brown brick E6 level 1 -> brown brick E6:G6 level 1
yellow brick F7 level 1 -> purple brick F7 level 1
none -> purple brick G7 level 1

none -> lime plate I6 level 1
--
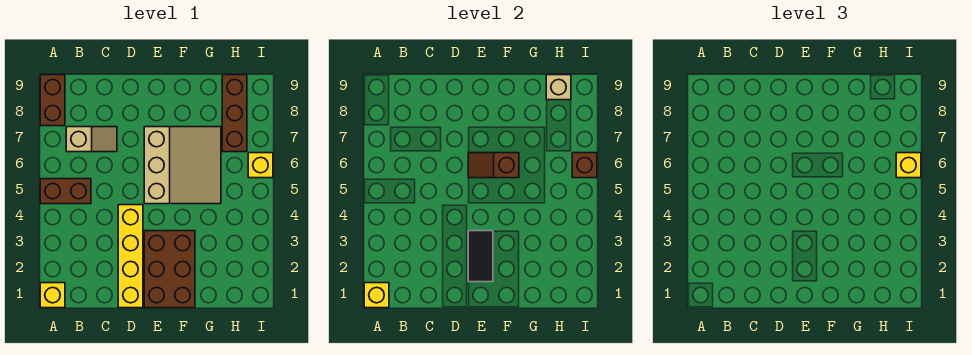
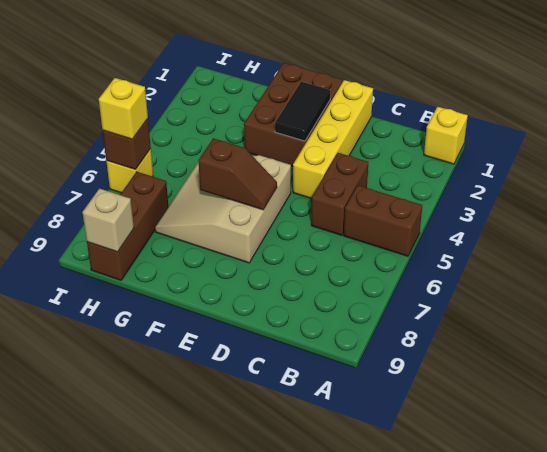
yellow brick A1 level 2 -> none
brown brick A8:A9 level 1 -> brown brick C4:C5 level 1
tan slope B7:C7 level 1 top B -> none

> How to complete this task: What lines in the material above include "brown"? Copy every one of them.

> Exercise response:
brown brick E6 level 1 -> brown brick E6:G6 level 1
brown brick A8:A9 level 1 -> brown brick C4:C5 level 1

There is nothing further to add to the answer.